# Requirement
Could you please count how many lines in the data below hold the string "purple"? Reply with only the number.

# Supplied records
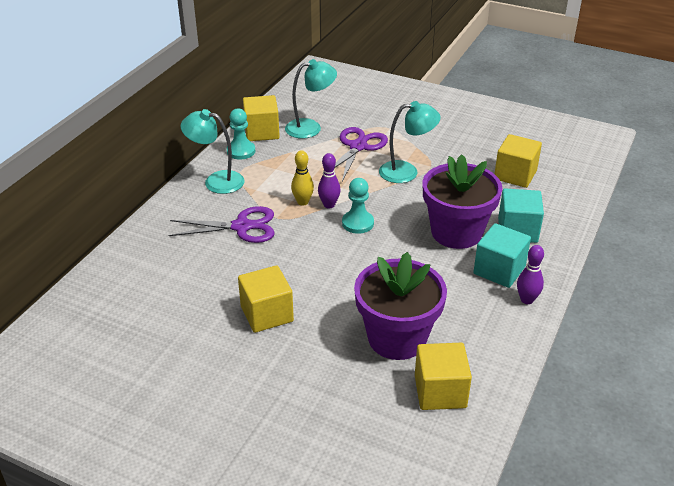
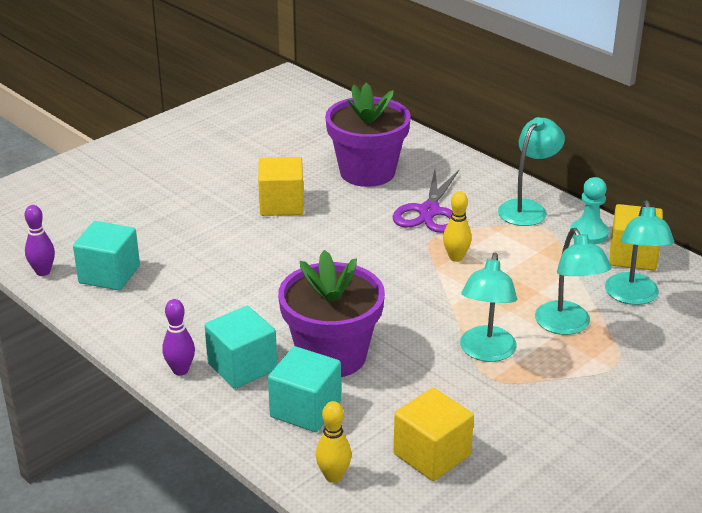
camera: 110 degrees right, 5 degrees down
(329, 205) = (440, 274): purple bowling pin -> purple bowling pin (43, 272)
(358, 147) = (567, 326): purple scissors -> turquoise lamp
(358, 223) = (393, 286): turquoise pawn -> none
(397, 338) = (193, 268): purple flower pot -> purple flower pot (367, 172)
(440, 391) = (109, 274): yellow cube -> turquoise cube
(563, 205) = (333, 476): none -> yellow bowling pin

---

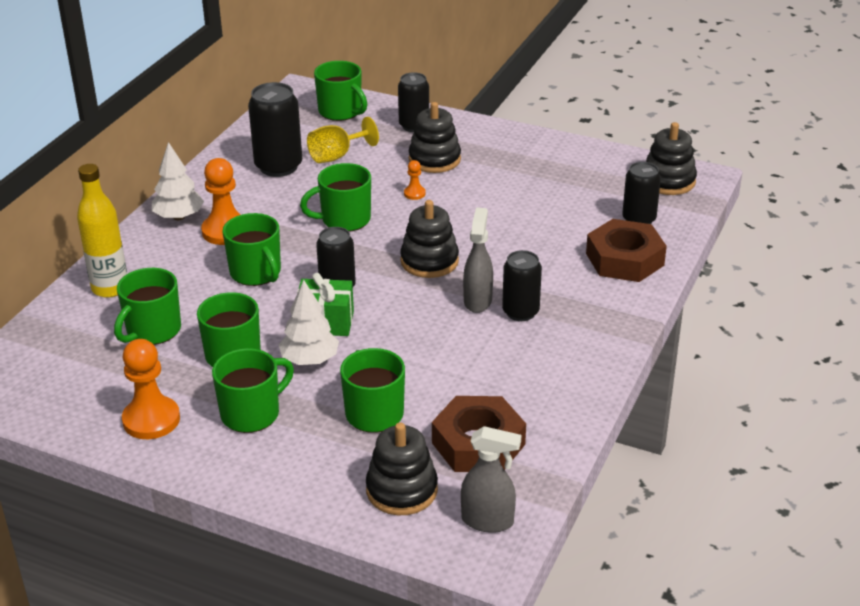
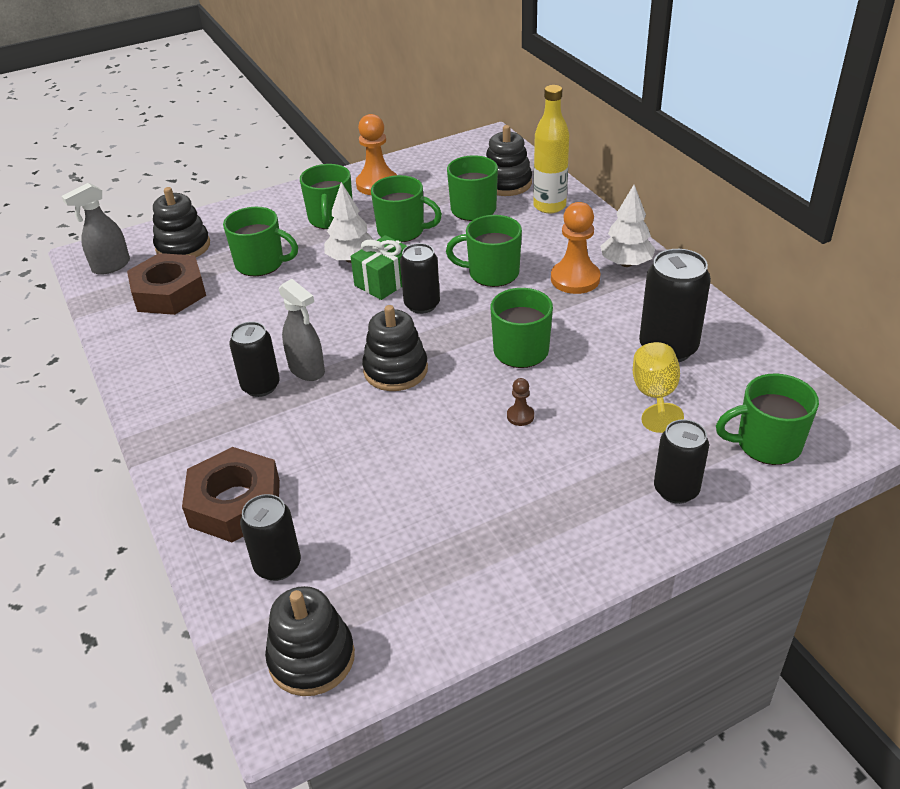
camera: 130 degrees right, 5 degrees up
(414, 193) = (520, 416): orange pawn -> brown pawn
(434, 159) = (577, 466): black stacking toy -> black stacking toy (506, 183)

# Exercise output
3